▼

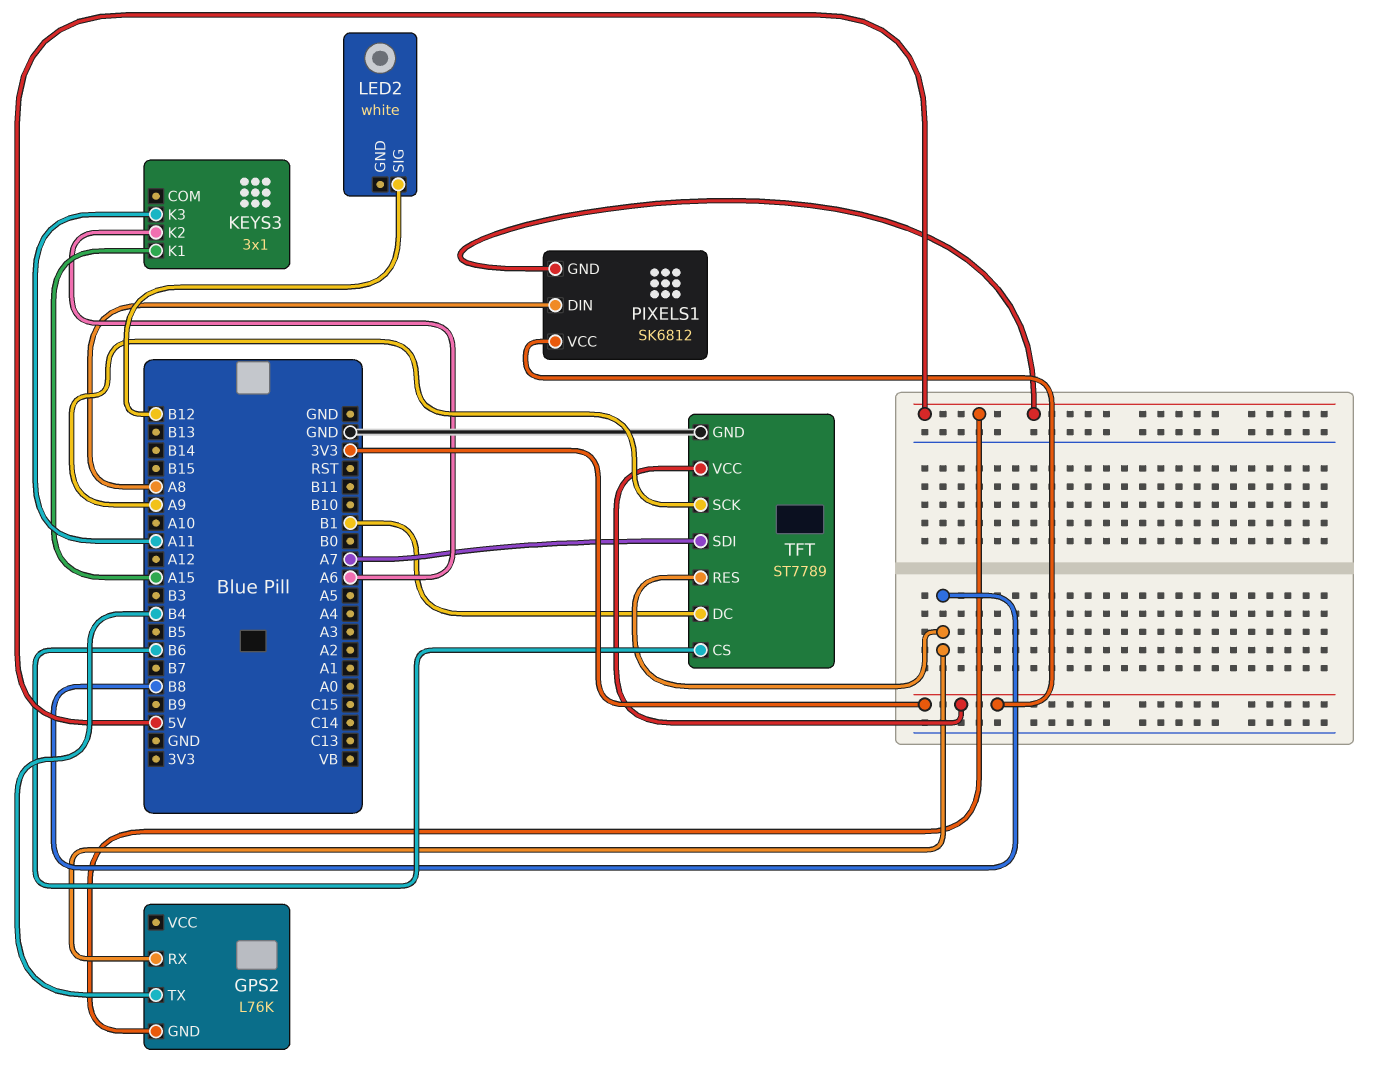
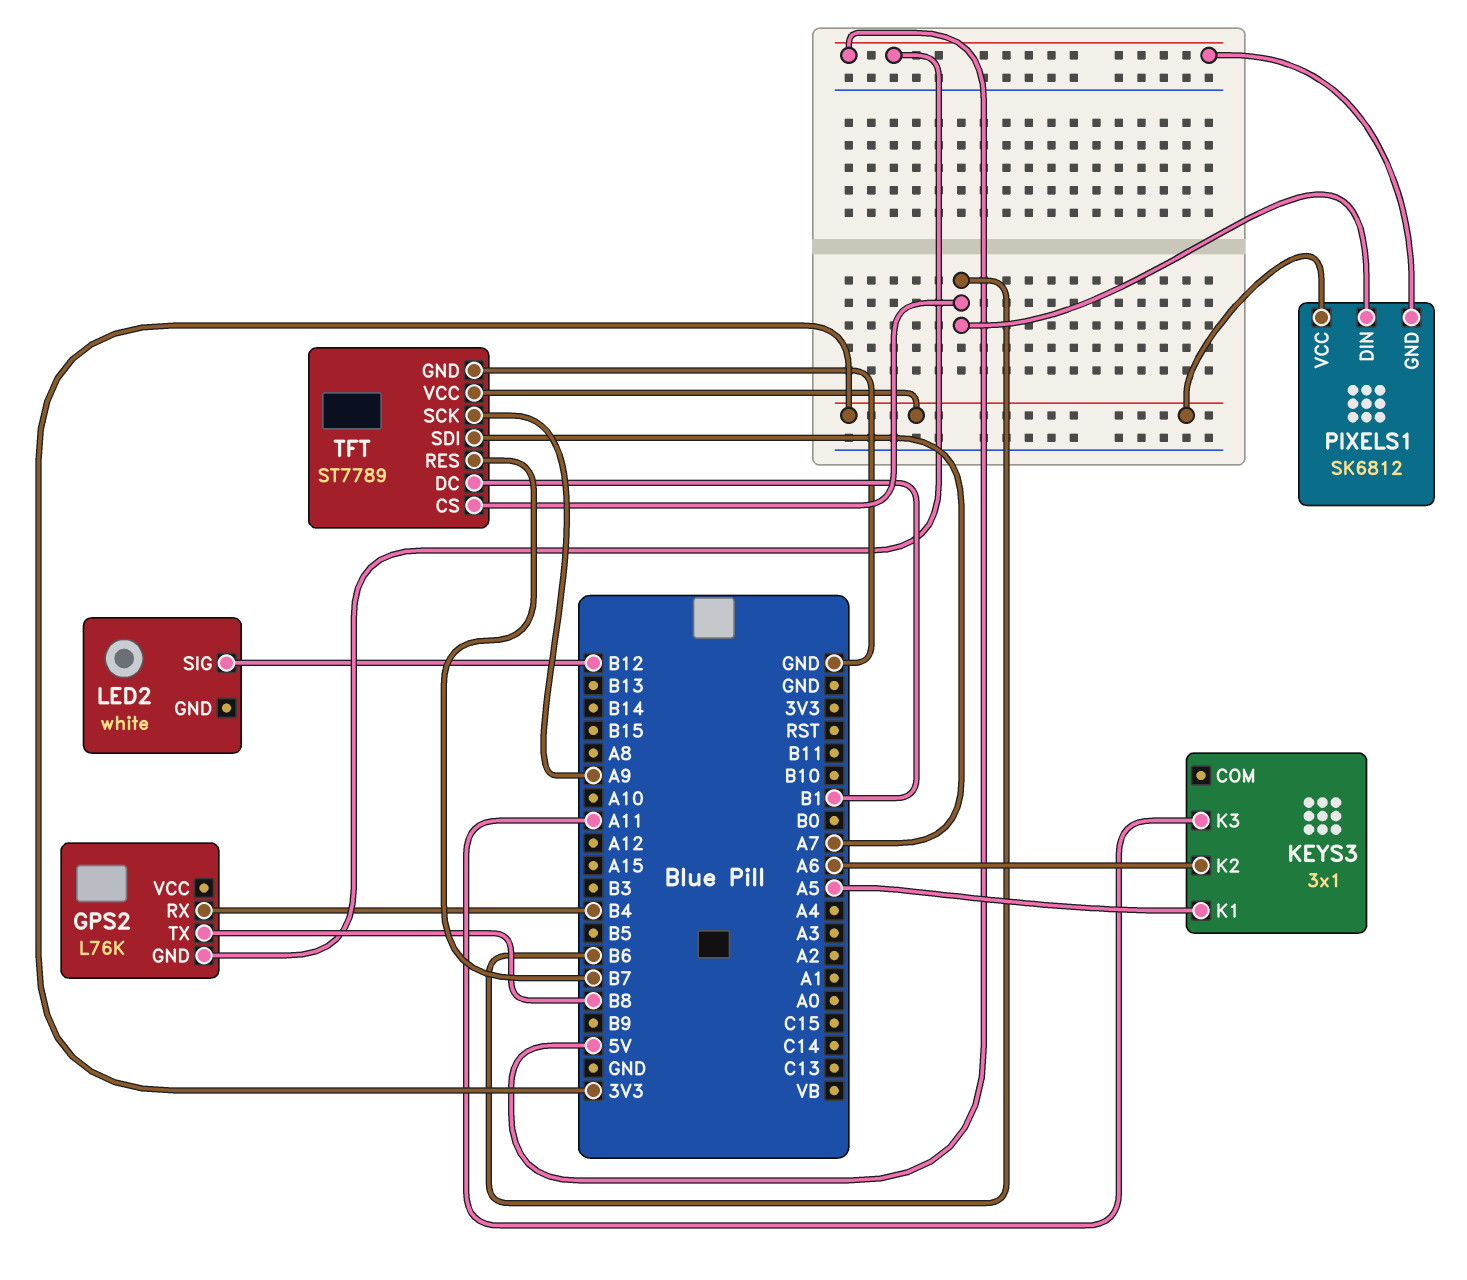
GPS2 pin RX: B8 -> B4
GPS2 pin TX: B4 -> B8
KEYS3 pin K1: A15 -> A5
PIXELS1 pin DIN: A8 -> B6
TFT pin RES: B8 -> B7

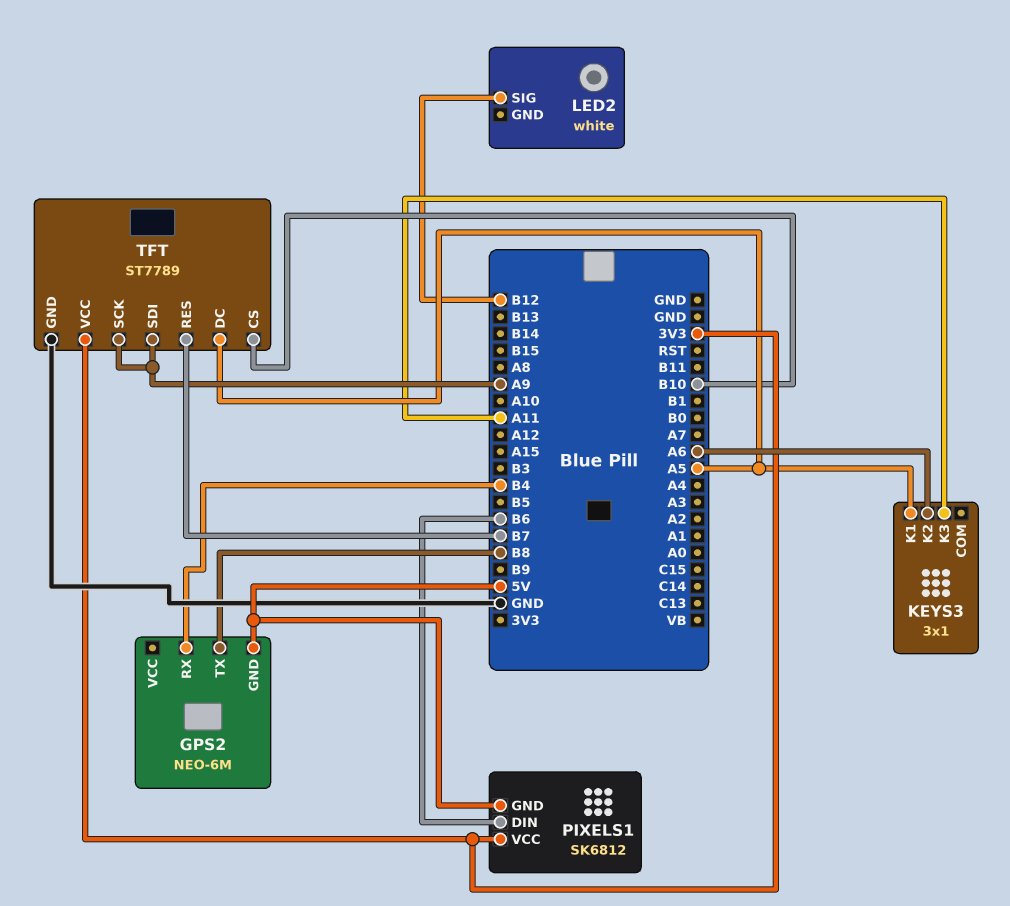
GPS2: L76K -> NEO-6M
TFT pin CS: B6 -> B10
TFT pin DC: B1 -> A5
TFT pin SDI: A7 -> A9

▲

■ TASK DETAILS ■
Copy every line of the listing above exactly. Leave each picture out.

■ RESPONSE ■
GPS2 pin RX: B8 -> B4
GPS2 pin TX: B4 -> B8
KEYS3 pin K1: A15 -> A5
PIXELS1 pin DIN: A8 -> B6
TFT pin RES: B8 -> B7

GPS2: L76K -> NEO-6M
TFT pin CS: B6 -> B10
TFT pin DC: B1 -> A5
TFT pin SDI: A7 -> A9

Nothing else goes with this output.